## PROVIDED RECORDS
┌──

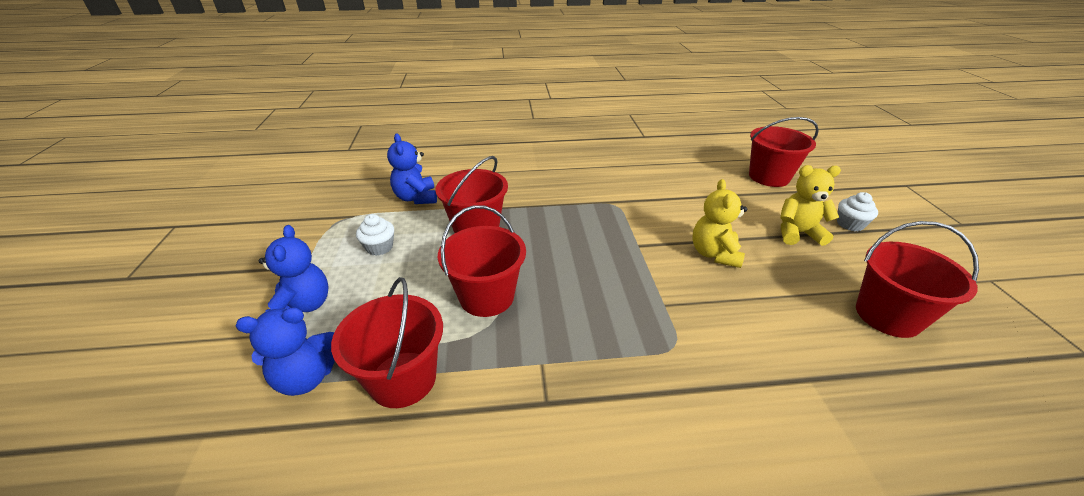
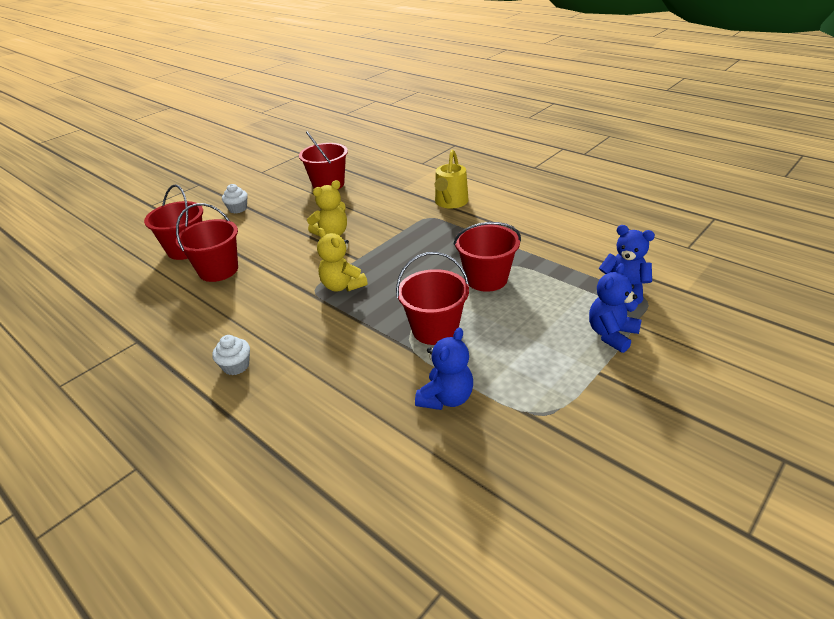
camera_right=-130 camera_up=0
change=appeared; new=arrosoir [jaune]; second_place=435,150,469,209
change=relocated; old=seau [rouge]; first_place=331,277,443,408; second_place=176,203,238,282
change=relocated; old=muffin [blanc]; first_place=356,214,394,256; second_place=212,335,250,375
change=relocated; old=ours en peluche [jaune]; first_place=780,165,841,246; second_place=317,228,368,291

└──
┌──

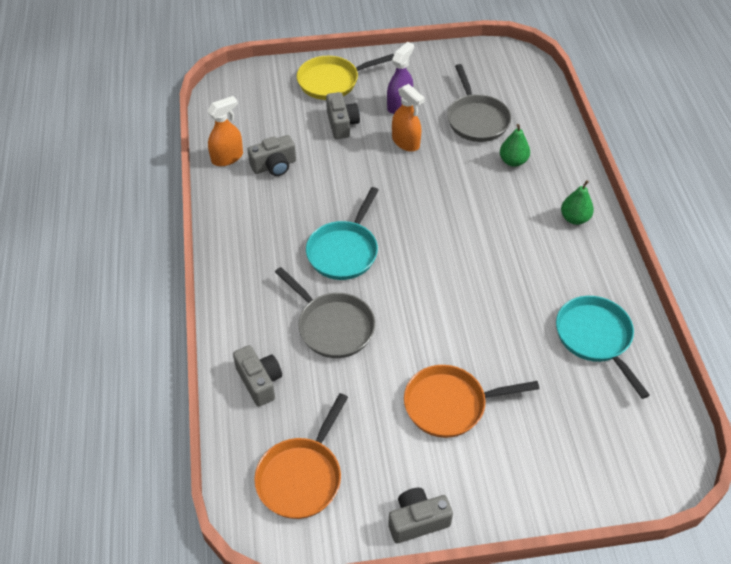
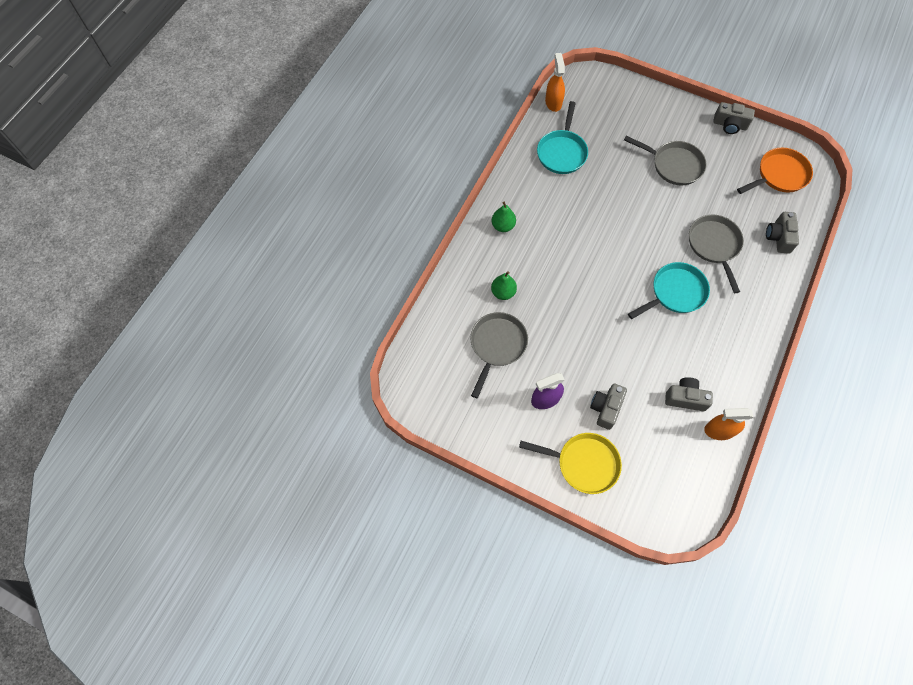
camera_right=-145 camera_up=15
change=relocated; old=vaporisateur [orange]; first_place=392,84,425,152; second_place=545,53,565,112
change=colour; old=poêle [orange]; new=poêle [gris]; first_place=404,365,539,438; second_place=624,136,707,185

└──

## WORK REQUIRED
In the material above, how many lines contain the string "relocated"? Respond with that number by itself.

## OUTPUT FOR THIS TASK
4